Work request: Skip the pictures and give back the rest of the listing exactly.

Supplied records:
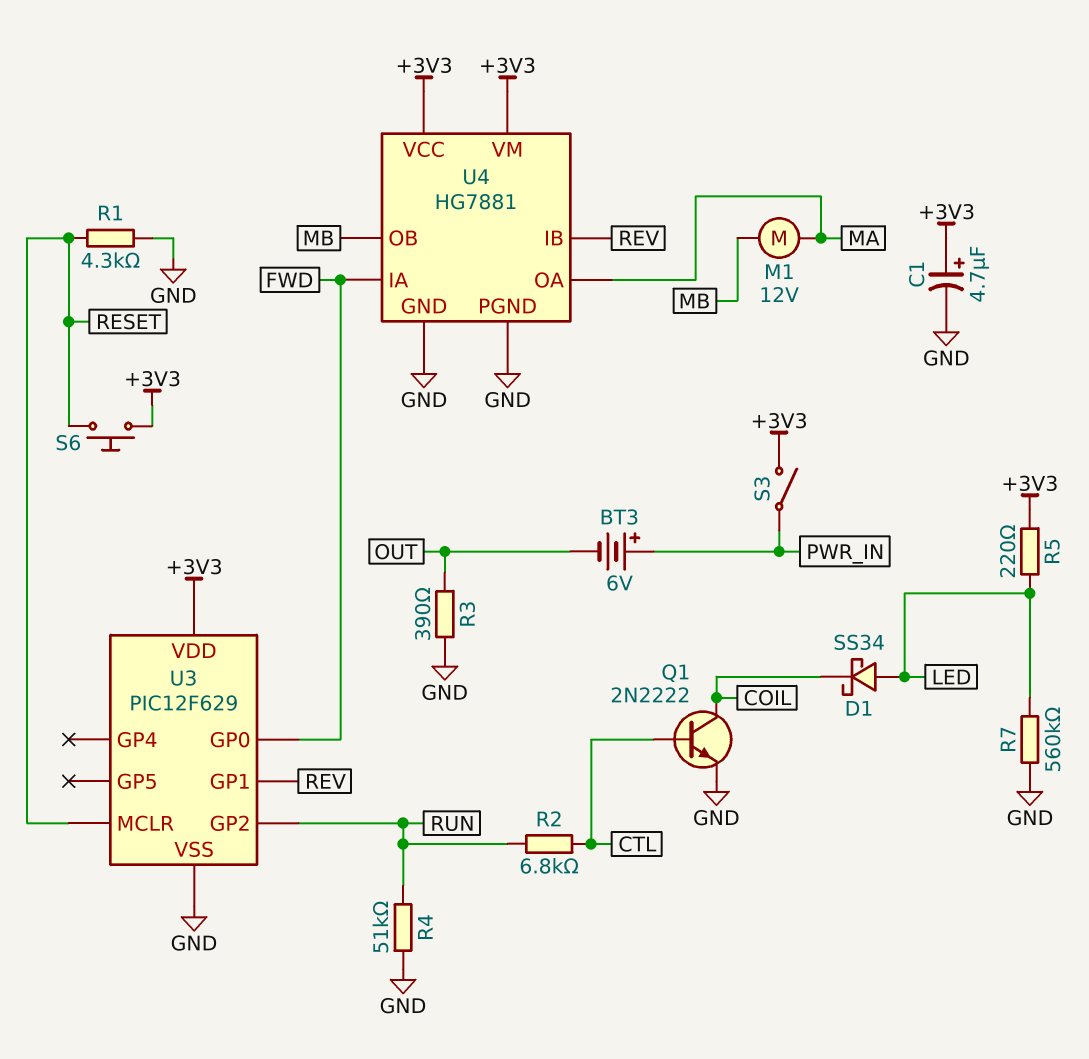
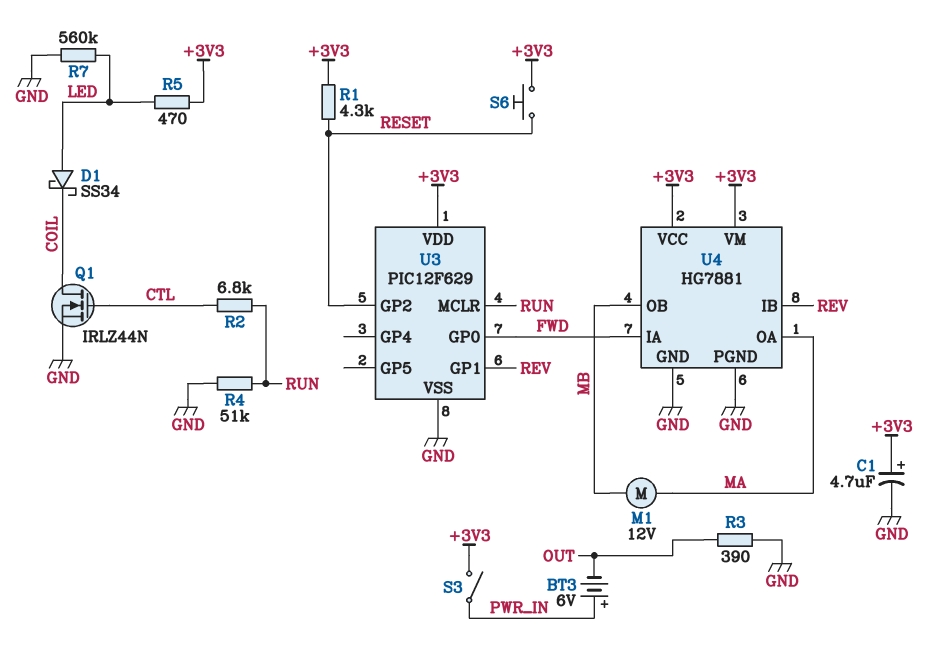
Q1: NPN 2N2222 (B CTL, C COIL, E GND) -> NMOS IRLZ44N (G CTL, D COIL, S GND)
R1: 4.3k (GND, RESET) -> 4.3k (+3V3, RESET)
R5: 220 (+3V3, LED) -> 470 (+3V3, LED)
U3 pin GP2: RUN -> RESET
U3 pin MCLR: RESET -> RUN

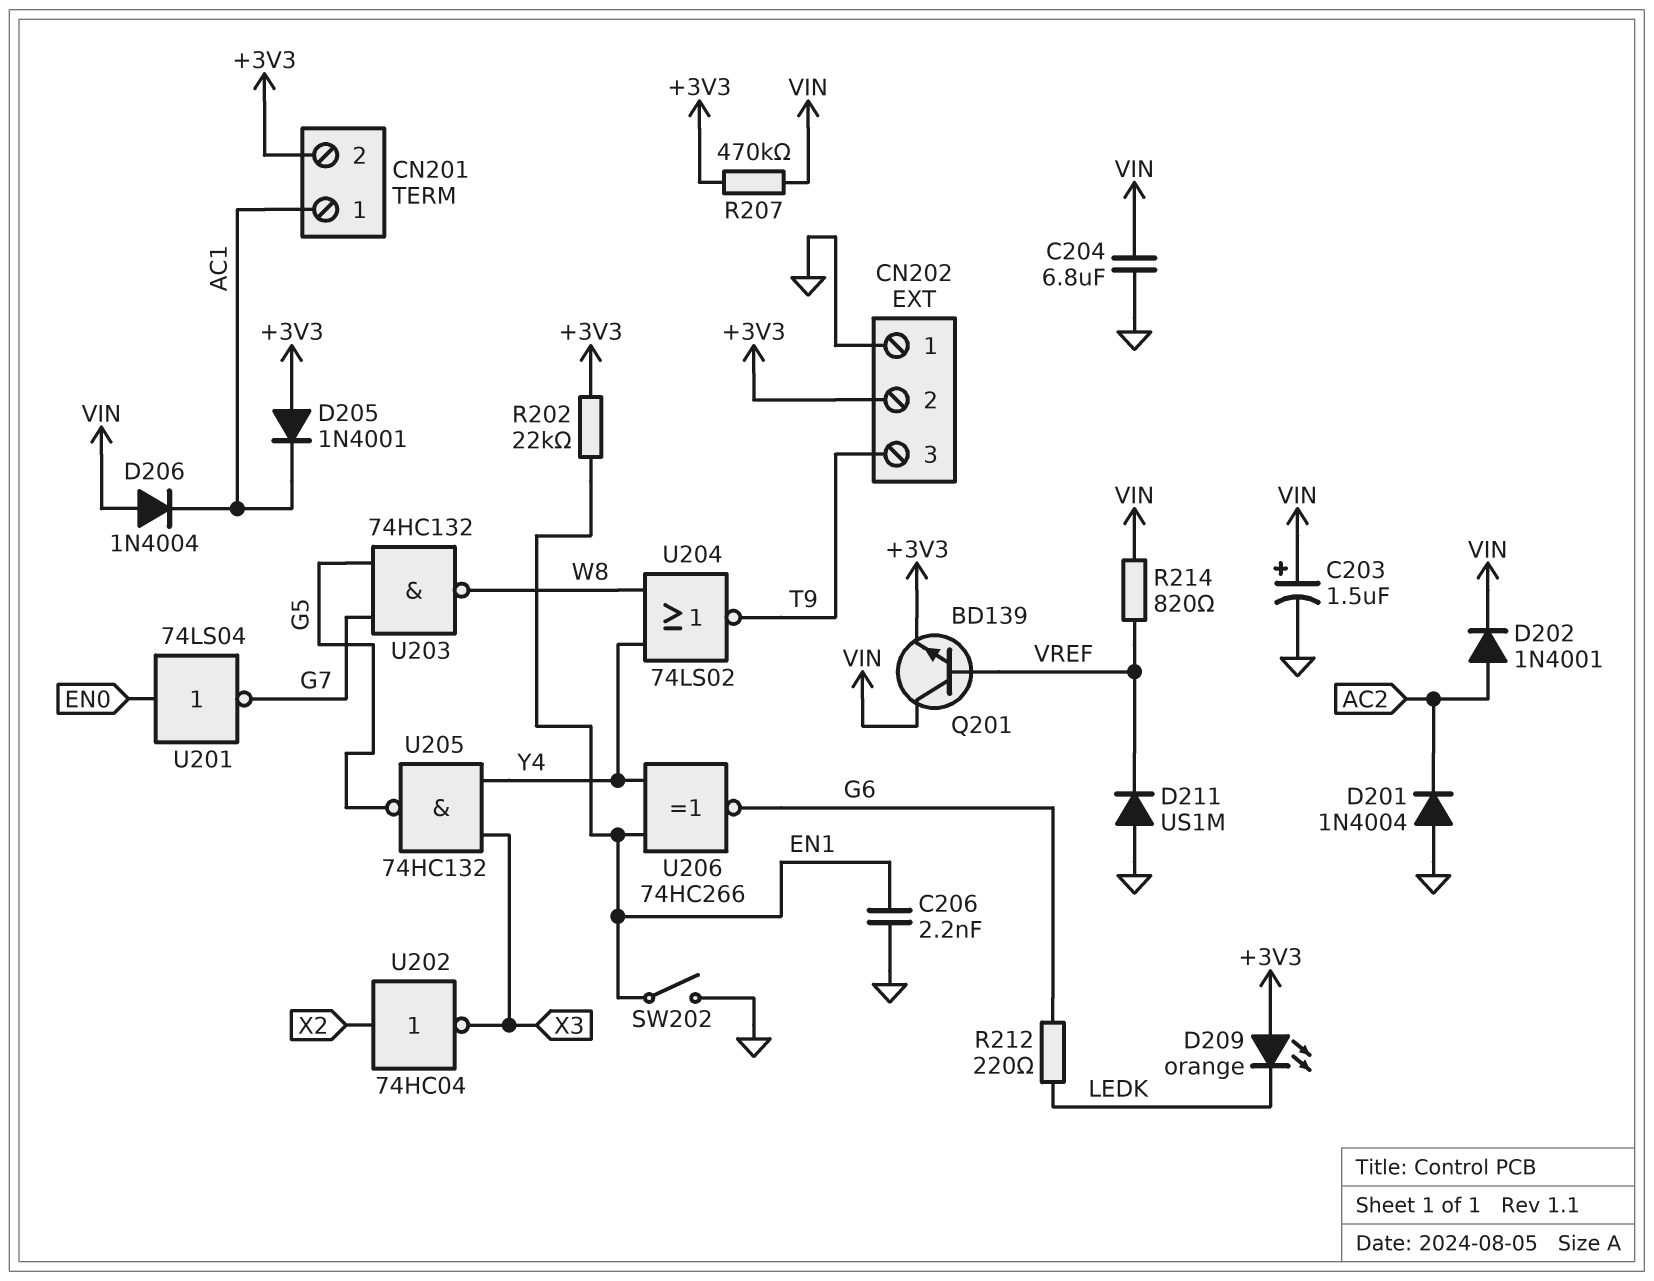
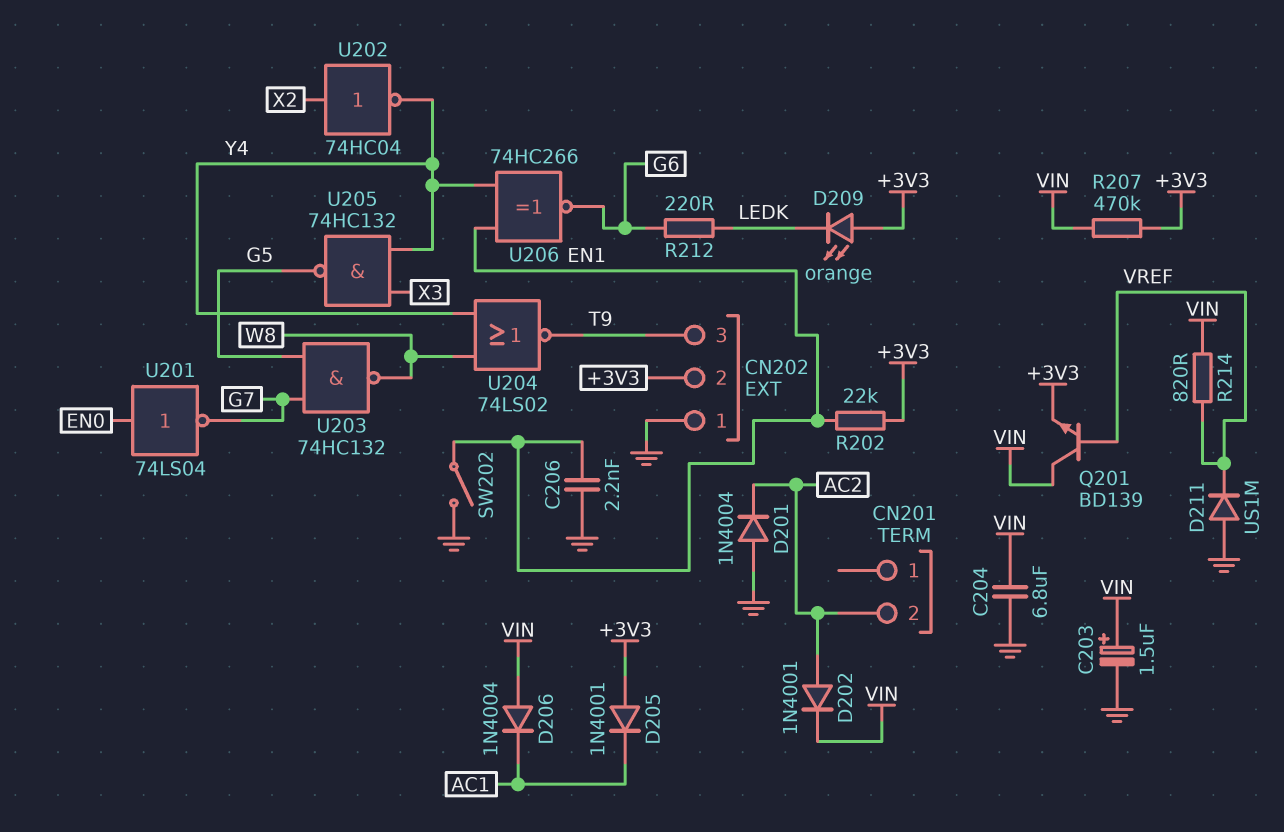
CN201 pin 1: AC1 -> none
CN201 pin 2: +3V3 -> AC2
U202: NOT 74HC04 (in X2, out X3) -> NOT 74HC04 (in X2, out Y4)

Result below:
Q1: NPN 2N2222 (B CTL, C COIL, E GND) -> NMOS IRLZ44N (G CTL, D COIL, S GND)
R1: 4.3k (GND, RESET) -> 4.3k (+3V3, RESET)
R5: 220 (+3V3, LED) -> 470 (+3V3, LED)
U3 pin GP2: RUN -> RESET
U3 pin MCLR: RESET -> RUN

CN201 pin 1: AC1 -> none
CN201 pin 2: +3V3 -> AC2
U202: NOT 74HC04 (in X2, out X3) -> NOT 74HC04 (in X2, out Y4)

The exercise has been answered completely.